**EXERCISE INSTRUCTIONS:** Please repeat exactly the lines below from the one containing "first_place: [258, 218]" down to the one containing "second_place: [272, 359]", both included, and nothing else.

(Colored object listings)
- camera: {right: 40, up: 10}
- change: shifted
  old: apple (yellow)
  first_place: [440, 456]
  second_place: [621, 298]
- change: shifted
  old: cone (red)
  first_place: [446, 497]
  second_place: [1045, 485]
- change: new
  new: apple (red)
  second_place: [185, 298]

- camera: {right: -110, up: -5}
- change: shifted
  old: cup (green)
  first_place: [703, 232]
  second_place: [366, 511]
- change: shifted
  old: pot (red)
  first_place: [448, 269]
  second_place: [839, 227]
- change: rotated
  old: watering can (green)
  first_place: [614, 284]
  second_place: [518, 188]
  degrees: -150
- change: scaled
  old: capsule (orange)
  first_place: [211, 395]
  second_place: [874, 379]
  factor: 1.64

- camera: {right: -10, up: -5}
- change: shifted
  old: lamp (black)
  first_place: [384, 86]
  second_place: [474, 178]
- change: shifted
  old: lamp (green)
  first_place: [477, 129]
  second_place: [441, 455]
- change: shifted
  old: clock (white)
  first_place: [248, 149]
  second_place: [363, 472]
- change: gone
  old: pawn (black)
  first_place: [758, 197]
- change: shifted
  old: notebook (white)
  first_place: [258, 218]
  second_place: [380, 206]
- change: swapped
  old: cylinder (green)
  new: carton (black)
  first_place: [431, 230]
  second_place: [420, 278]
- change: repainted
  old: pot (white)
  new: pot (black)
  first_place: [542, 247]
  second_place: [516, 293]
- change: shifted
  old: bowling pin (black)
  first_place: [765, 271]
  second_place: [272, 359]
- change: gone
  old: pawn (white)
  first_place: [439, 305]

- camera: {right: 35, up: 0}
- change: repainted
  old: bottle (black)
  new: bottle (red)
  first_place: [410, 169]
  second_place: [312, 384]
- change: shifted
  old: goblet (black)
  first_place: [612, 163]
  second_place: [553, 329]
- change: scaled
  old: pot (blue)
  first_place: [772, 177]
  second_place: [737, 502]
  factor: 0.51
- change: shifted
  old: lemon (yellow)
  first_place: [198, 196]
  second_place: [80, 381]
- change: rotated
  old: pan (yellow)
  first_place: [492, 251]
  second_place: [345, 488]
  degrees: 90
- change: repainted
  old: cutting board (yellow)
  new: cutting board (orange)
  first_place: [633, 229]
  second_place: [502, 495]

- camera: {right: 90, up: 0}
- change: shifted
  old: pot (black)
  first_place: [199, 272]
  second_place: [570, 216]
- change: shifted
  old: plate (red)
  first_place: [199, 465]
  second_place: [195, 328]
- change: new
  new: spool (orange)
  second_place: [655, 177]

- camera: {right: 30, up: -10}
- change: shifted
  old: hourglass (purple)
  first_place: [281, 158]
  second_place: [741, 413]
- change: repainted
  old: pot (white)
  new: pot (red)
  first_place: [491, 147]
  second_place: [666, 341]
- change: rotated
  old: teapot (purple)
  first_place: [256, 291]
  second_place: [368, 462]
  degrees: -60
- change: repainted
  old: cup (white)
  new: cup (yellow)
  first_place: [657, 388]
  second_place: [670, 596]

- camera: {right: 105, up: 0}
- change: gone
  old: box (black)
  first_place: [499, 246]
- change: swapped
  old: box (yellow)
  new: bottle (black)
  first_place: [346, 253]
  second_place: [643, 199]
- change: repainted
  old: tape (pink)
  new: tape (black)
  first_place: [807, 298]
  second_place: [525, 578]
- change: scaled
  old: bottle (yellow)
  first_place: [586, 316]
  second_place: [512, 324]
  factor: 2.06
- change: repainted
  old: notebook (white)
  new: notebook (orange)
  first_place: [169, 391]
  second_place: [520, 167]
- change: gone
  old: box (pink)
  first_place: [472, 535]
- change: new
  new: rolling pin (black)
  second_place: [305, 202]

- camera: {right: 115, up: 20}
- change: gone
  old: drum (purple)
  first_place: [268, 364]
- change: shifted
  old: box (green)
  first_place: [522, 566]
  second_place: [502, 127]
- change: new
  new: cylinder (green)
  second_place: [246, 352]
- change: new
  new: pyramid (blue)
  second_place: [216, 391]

**WRITTEN RESPONSE:**
  first_place: [258, 218]
  second_place: [380, 206]
- change: swapped
  old: cylinder (green)
  new: carton (black)
  first_place: [431, 230]
  second_place: [420, 278]
- change: repainted
  old: pot (white)
  new: pot (black)
  first_place: [542, 247]
  second_place: [516, 293]
- change: shifted
  old: bowling pin (black)
  first_place: [765, 271]
  second_place: [272, 359]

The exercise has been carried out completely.